(Stored data)
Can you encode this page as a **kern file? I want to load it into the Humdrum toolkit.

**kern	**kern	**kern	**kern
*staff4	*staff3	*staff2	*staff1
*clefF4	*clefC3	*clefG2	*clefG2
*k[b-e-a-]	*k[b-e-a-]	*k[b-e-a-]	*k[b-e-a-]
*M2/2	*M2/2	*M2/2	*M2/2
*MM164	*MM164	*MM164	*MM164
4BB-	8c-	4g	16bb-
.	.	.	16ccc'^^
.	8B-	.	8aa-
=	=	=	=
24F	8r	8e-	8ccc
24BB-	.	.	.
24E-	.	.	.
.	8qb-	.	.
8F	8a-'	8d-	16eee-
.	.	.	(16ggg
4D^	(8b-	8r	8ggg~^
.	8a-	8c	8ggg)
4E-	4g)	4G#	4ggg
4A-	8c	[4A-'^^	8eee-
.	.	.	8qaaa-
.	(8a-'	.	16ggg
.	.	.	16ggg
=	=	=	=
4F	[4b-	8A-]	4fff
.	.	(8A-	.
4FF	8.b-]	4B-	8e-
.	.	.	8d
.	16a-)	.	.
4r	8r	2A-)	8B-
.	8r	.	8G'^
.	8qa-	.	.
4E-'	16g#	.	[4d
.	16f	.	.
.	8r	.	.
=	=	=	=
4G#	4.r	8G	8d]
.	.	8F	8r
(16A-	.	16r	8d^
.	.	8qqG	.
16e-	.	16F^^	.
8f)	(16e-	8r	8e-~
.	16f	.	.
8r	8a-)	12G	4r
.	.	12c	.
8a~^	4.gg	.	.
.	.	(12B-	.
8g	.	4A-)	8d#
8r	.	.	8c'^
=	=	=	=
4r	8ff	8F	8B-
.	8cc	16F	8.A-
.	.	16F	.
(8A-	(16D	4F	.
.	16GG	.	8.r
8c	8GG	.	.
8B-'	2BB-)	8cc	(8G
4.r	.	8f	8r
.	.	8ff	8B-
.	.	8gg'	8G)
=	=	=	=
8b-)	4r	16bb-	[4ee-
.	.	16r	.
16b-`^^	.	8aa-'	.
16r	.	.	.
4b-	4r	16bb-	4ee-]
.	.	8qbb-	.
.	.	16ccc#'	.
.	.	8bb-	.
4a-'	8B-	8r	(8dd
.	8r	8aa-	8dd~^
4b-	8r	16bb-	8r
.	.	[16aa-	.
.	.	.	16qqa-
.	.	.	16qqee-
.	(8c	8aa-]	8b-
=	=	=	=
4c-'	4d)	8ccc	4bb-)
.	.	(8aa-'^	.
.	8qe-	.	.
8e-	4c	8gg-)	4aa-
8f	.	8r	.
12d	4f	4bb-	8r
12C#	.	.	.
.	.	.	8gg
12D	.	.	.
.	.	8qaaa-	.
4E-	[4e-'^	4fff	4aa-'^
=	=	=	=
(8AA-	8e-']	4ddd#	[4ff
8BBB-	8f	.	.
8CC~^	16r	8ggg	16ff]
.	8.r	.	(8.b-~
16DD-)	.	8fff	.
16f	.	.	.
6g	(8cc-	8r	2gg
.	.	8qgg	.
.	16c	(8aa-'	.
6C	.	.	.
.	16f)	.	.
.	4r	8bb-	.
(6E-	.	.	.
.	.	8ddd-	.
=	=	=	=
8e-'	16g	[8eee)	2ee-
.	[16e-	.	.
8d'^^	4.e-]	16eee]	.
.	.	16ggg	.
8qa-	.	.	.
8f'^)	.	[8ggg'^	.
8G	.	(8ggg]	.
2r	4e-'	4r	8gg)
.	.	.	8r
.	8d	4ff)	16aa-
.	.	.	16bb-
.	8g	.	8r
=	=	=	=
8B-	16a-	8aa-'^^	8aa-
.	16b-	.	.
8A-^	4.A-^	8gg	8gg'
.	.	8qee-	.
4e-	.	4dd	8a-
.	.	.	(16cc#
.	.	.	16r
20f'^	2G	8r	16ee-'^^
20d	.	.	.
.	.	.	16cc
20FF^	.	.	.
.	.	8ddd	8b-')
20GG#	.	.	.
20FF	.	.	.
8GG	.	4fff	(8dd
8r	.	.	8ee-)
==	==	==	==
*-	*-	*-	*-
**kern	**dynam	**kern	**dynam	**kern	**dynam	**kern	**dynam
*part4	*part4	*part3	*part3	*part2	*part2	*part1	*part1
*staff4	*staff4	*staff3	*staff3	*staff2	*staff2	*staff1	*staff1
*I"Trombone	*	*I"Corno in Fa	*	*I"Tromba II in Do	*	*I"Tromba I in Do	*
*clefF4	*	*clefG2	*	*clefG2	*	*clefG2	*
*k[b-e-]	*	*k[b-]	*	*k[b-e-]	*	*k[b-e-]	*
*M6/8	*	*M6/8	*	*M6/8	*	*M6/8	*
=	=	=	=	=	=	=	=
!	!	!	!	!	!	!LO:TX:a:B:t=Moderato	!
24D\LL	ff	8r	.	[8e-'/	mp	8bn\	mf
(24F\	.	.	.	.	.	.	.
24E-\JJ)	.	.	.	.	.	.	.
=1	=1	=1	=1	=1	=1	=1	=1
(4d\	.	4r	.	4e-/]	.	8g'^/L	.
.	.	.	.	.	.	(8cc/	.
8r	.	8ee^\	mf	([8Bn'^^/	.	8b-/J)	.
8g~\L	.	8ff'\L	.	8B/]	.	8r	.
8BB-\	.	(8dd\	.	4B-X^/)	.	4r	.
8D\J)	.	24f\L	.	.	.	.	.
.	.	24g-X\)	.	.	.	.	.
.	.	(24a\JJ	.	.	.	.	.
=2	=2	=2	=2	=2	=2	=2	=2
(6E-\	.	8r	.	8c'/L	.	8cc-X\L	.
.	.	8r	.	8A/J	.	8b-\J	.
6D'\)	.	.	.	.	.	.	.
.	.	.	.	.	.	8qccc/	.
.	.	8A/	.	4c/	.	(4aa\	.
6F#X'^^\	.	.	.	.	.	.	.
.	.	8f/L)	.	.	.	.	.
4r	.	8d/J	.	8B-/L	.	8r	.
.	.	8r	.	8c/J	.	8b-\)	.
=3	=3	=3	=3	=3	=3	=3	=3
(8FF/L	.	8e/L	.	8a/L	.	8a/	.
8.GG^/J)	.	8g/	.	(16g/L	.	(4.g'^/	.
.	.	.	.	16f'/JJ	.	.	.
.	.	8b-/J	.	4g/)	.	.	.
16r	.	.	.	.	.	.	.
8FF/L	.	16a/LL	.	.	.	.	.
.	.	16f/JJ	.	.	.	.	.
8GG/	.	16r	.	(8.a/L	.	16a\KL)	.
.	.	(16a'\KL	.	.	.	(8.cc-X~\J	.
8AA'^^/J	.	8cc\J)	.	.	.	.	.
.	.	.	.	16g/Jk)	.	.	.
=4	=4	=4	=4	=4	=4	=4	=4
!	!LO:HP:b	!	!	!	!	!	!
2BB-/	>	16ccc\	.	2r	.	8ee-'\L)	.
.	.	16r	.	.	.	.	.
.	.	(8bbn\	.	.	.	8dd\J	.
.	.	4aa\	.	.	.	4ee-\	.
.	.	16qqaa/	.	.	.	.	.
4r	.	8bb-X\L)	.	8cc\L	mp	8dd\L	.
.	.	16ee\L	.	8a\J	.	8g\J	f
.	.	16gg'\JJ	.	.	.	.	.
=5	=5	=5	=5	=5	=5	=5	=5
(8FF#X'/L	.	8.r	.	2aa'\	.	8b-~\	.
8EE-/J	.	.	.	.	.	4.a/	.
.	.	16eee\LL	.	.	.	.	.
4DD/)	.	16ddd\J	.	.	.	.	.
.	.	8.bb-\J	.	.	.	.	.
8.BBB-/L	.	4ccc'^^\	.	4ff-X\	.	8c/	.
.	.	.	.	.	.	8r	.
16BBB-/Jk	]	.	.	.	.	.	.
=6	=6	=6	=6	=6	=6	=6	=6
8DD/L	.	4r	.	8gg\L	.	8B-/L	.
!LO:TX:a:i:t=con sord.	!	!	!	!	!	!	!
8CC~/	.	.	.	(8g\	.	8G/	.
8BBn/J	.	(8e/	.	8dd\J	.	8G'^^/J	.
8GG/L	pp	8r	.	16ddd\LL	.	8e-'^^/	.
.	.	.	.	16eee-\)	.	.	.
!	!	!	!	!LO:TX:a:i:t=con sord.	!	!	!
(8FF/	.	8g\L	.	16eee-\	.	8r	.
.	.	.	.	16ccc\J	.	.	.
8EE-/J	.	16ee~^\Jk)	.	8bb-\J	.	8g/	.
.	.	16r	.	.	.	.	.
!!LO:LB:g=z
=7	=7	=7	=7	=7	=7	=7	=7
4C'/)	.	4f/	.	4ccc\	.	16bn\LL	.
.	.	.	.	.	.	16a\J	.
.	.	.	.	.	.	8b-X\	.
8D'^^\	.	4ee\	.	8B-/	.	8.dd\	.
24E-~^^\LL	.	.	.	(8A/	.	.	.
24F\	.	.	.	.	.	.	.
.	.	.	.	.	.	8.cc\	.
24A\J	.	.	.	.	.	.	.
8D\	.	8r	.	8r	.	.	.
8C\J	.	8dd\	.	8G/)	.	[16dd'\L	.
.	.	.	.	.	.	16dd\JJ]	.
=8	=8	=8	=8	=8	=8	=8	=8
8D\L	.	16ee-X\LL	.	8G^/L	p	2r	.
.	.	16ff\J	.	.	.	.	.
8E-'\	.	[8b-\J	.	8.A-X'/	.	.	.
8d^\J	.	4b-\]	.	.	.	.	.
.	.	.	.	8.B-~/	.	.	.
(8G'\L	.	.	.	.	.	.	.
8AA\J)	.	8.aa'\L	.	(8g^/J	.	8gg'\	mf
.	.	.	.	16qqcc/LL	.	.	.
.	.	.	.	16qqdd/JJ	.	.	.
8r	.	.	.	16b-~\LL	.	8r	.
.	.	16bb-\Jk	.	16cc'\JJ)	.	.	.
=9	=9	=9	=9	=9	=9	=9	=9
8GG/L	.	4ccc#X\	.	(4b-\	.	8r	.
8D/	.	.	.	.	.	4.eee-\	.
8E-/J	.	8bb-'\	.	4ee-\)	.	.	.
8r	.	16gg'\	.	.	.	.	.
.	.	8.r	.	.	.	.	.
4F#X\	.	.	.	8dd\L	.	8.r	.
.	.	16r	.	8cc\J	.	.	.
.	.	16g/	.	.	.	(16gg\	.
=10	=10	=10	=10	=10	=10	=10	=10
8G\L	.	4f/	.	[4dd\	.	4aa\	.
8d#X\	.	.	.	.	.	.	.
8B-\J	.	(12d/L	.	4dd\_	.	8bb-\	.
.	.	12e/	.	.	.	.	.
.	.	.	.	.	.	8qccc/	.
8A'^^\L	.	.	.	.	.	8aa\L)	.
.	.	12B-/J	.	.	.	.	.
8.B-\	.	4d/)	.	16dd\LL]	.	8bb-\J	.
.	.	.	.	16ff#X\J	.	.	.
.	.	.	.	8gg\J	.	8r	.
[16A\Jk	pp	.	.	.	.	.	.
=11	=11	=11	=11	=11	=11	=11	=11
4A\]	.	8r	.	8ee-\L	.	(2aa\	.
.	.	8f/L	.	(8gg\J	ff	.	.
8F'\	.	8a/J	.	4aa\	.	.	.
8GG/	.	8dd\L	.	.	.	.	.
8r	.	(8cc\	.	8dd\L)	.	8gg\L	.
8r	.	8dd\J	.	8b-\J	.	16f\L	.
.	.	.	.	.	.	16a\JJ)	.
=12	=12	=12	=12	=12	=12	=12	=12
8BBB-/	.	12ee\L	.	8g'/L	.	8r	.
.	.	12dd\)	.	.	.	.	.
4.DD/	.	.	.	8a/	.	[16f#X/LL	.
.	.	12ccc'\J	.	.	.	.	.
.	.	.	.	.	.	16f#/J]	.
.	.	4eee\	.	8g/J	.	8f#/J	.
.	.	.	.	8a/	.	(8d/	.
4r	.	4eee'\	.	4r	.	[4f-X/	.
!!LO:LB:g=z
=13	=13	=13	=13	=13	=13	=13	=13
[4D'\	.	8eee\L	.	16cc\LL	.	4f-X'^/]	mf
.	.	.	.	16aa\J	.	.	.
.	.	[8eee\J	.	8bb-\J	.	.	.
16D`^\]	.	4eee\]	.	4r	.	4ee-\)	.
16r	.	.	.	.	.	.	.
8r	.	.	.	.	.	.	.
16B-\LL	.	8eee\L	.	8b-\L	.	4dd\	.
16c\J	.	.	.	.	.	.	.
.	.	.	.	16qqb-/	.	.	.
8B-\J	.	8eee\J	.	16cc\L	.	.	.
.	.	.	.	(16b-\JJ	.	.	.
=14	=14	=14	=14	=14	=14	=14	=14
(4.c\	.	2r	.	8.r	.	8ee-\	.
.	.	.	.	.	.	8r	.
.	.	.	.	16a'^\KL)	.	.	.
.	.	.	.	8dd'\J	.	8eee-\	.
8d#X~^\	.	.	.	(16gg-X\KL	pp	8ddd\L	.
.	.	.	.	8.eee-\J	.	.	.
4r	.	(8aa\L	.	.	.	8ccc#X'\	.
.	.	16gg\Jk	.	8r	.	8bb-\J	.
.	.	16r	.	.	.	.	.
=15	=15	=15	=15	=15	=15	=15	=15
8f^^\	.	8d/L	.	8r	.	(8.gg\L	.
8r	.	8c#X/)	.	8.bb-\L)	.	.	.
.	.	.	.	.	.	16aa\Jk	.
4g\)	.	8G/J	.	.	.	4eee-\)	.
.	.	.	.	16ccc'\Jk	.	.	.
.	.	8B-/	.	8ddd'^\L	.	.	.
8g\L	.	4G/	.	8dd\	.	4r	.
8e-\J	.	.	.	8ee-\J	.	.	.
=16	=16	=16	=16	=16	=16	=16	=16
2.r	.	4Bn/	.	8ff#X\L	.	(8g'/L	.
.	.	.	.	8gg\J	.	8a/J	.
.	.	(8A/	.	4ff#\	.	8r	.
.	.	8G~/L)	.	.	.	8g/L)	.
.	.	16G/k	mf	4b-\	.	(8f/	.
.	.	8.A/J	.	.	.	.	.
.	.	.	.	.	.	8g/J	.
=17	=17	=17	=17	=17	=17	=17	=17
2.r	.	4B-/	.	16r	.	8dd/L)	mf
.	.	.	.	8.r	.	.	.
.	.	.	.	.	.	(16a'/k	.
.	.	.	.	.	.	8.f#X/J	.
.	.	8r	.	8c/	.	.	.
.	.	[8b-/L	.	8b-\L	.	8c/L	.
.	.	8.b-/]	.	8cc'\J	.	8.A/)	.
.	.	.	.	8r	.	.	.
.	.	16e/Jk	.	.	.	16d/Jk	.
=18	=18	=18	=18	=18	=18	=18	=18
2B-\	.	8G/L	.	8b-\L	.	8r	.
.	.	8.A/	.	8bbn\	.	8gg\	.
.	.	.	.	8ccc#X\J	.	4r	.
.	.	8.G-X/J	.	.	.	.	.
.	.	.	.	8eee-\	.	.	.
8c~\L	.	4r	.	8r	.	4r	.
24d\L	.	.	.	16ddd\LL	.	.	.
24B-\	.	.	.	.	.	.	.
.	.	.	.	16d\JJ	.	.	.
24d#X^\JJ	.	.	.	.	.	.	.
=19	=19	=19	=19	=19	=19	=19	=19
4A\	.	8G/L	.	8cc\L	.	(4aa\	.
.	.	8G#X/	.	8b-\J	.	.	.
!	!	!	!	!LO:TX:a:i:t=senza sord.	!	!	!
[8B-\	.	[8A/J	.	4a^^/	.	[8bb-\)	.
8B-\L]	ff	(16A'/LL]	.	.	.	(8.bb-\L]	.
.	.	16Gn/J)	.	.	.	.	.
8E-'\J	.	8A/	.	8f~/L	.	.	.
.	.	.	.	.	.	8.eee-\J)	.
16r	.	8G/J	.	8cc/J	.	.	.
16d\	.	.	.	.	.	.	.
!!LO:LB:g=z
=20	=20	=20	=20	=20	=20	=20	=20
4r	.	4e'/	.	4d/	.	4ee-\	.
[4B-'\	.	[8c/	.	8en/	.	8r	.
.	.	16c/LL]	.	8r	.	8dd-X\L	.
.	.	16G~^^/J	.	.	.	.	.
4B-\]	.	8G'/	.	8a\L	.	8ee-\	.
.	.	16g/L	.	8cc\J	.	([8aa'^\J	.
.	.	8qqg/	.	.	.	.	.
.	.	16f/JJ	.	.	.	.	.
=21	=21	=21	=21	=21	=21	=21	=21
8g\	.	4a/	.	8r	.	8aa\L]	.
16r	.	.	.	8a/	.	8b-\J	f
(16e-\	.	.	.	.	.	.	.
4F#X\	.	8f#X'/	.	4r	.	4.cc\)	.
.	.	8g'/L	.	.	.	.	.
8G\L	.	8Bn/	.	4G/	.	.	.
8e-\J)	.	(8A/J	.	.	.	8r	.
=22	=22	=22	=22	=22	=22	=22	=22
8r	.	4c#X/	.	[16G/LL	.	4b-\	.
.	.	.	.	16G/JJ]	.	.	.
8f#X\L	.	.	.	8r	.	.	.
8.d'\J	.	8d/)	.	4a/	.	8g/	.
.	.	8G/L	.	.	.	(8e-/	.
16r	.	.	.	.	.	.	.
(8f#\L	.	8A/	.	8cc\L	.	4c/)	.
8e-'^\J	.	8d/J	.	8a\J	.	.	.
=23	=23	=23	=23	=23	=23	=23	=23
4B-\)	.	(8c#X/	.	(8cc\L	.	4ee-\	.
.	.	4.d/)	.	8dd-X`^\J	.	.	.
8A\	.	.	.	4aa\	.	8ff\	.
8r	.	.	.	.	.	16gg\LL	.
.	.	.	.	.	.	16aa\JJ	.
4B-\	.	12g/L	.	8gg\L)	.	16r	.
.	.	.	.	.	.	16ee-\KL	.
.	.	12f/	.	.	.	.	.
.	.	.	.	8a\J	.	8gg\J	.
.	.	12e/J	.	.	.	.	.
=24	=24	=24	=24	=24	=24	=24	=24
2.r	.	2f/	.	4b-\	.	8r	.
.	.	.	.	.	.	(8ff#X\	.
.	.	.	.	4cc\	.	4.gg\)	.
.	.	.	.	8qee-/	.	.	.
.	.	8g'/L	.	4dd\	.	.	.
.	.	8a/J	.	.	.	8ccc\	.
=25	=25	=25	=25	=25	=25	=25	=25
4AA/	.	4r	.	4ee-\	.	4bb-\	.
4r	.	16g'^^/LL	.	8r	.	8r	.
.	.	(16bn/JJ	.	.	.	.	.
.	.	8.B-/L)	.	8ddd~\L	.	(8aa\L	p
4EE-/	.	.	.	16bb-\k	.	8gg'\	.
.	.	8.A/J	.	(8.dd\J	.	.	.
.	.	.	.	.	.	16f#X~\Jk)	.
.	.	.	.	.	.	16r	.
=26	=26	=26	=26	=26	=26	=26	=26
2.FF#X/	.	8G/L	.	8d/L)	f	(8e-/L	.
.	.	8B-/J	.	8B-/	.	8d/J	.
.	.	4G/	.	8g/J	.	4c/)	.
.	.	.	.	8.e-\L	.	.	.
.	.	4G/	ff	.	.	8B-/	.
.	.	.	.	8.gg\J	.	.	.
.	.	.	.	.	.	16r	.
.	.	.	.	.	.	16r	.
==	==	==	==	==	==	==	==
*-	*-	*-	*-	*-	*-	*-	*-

__Given instruction__
How many lines in the items above contain the string "sord"? Treat uppercase and lowercase as different, and reply with the number alone.

__Exercise solution__
3